= Exercise goal =
Everything in the listing below from the line containing "- op: repainted" through the line containing "in_second: [389, 440]" must be repeated exactly; the remaining lines are not wanted.

*** Records supplied Section Begins ***

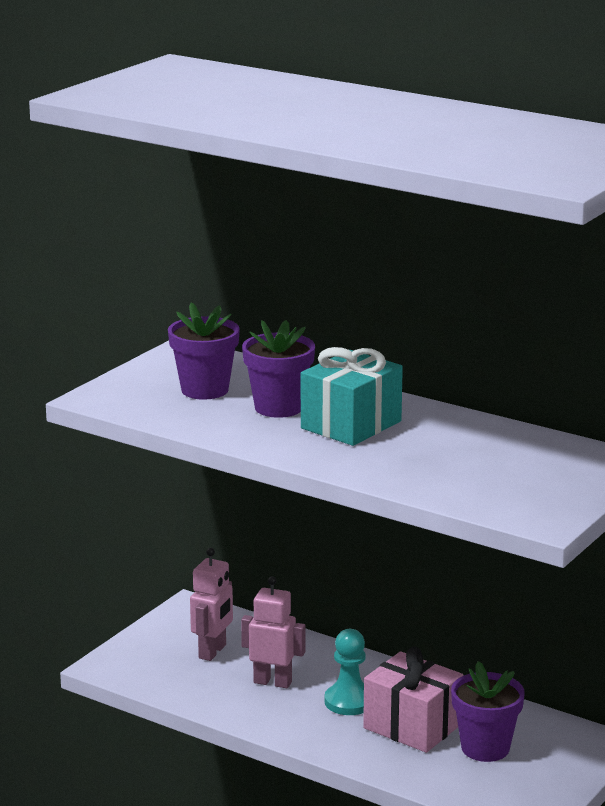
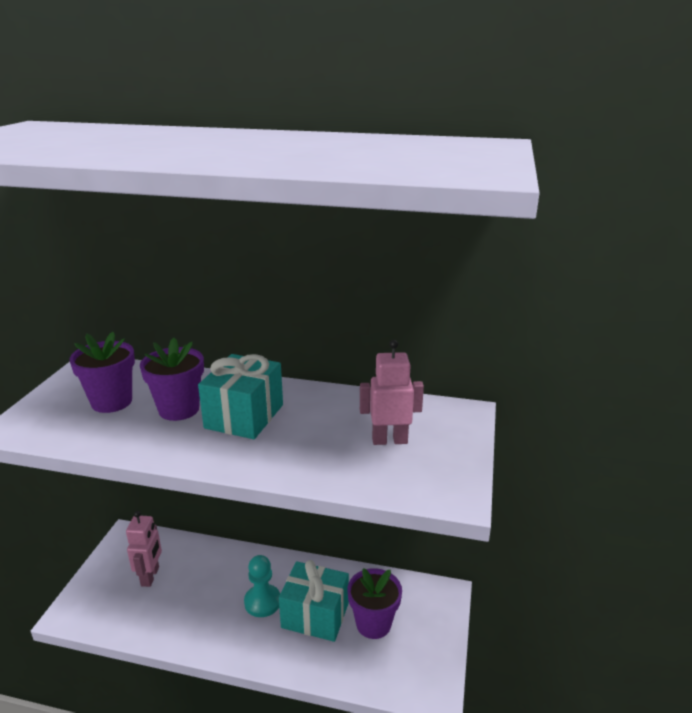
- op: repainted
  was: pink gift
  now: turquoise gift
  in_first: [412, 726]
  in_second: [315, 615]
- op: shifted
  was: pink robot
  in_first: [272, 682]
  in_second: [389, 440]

*** Records supplied Section Ends ***
*** Records supplied Section Begins ***

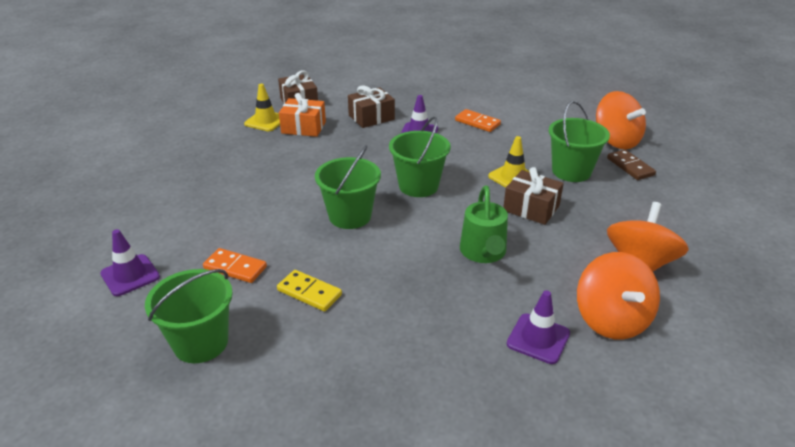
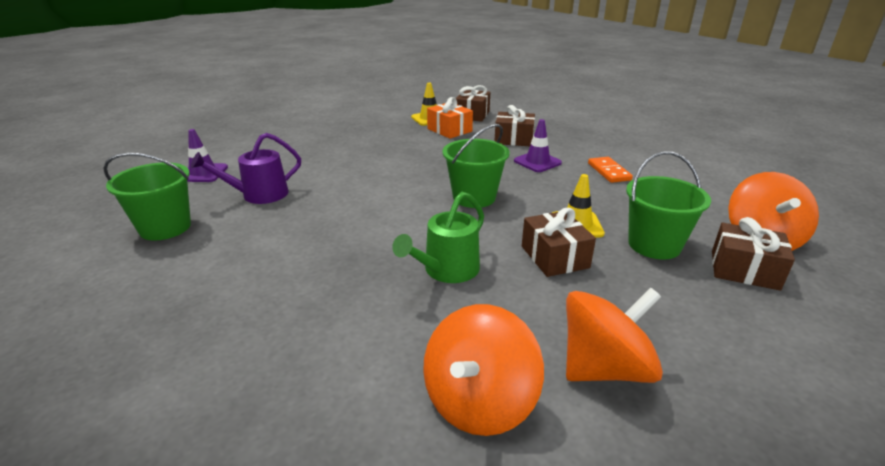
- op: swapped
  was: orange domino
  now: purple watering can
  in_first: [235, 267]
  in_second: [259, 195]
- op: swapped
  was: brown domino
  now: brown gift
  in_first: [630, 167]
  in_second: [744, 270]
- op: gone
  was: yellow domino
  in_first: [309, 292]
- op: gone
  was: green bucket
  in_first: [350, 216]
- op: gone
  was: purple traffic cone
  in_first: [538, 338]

*** Records supplied Section Ends ***

= Task response =
- op: repainted
  was: pink gift
  now: turquoise gift
  in_first: [412, 726]
  in_second: [315, 615]
- op: shifted
  was: pink robot
  in_first: [272, 682]
  in_second: [389, 440]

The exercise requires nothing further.